→ **WHAT YOU WILL DO**
Every line from the one containing "TR201: NMOS (G" to the end of the listing below should be transcribed exactly, and no line outside that span should appear.
- Opening Delimiter -
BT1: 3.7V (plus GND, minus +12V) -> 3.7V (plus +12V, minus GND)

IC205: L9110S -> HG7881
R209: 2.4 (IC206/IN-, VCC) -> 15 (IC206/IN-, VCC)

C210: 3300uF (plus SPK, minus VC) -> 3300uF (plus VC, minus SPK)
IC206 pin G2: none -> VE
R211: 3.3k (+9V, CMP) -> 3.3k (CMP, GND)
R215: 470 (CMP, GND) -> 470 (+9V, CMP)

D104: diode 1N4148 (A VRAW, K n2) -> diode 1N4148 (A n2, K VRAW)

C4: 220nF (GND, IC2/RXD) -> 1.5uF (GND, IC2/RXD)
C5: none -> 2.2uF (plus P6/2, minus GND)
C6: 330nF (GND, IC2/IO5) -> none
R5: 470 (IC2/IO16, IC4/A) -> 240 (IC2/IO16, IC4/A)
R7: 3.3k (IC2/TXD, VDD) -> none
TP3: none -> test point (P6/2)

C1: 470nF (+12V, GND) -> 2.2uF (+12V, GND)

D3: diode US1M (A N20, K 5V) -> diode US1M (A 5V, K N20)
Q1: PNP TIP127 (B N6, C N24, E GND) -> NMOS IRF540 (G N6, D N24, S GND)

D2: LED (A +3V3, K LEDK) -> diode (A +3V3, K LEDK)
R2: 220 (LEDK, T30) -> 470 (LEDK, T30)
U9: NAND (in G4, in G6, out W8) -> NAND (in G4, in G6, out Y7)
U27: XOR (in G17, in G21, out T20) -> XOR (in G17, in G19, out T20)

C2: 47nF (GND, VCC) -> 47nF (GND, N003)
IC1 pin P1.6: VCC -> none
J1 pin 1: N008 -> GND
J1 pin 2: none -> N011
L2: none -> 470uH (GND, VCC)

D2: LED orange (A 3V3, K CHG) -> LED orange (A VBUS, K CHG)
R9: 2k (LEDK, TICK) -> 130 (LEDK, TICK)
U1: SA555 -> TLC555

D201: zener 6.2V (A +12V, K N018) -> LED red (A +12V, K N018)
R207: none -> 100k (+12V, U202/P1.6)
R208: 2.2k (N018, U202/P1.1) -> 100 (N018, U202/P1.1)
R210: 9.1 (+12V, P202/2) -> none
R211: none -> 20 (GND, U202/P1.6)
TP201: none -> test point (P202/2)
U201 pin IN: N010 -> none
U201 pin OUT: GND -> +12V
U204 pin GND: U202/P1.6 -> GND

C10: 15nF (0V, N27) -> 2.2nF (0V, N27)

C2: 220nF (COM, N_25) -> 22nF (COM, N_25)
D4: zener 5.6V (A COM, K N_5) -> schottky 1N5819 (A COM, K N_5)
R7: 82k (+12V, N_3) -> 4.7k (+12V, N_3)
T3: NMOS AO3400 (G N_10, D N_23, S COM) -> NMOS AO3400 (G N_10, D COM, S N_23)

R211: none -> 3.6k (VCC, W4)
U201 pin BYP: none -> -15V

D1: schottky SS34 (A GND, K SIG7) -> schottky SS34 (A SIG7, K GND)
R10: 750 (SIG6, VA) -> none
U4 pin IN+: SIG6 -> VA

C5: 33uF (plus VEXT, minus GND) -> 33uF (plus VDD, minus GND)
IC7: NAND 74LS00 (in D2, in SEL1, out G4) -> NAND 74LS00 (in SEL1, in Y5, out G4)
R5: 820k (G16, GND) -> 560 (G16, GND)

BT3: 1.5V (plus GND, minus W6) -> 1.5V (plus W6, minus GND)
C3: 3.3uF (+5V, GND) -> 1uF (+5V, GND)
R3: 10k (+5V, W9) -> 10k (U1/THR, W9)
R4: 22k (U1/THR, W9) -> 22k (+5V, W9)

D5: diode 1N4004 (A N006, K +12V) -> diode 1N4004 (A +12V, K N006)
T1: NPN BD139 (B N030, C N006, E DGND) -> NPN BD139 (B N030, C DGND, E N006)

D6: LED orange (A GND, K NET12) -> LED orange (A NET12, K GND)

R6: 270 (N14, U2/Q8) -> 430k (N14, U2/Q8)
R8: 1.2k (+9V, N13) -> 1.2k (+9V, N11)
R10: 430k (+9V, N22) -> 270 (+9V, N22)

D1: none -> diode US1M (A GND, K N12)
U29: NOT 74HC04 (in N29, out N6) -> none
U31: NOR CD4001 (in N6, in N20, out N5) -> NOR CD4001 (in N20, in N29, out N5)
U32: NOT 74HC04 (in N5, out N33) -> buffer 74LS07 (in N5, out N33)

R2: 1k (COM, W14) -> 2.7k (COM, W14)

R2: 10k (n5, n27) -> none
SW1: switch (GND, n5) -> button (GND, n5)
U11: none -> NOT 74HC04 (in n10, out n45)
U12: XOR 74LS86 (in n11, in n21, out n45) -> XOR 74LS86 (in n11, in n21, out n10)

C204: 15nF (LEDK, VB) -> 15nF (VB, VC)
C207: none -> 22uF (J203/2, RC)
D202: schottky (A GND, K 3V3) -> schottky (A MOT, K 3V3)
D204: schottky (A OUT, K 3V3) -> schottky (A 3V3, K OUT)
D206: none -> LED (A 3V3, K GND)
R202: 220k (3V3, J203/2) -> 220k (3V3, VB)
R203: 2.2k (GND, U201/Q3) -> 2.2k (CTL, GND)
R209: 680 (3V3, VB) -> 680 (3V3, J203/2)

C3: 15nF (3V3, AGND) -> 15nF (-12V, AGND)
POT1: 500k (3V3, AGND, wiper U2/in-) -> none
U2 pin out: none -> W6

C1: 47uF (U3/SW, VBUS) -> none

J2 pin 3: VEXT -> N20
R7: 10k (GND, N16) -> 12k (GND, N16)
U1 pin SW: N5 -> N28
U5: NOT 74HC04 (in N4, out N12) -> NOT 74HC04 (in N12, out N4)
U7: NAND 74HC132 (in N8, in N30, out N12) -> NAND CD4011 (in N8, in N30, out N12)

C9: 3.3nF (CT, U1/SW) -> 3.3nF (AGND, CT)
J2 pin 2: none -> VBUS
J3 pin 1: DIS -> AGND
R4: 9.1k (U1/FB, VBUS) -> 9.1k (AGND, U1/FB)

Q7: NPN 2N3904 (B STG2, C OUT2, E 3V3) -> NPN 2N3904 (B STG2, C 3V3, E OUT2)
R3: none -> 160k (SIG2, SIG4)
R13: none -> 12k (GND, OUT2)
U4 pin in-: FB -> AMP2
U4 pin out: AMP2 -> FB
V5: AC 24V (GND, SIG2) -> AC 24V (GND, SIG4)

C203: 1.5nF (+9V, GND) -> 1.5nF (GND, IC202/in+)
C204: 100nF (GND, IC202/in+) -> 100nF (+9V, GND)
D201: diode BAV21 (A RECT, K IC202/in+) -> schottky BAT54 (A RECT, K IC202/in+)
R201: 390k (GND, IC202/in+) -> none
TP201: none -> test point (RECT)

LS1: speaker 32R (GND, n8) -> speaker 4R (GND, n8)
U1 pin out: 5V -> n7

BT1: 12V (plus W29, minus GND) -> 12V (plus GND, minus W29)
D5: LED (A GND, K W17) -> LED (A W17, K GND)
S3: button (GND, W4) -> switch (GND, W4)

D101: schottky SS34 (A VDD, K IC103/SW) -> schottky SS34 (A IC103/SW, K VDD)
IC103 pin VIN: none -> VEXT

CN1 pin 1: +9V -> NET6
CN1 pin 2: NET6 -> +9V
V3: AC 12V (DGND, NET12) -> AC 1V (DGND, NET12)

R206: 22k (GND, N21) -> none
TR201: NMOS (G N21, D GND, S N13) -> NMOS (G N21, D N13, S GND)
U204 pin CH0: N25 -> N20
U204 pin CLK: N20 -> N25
- Closing Delimiter -
→ **RESULT FOR THIS TASK**
TR201: NMOS (G N21, D GND, S N13) -> NMOS (G N21, D N13, S GND)
U204 pin CH0: N25 -> N20
U204 pin CLK: N20 -> N25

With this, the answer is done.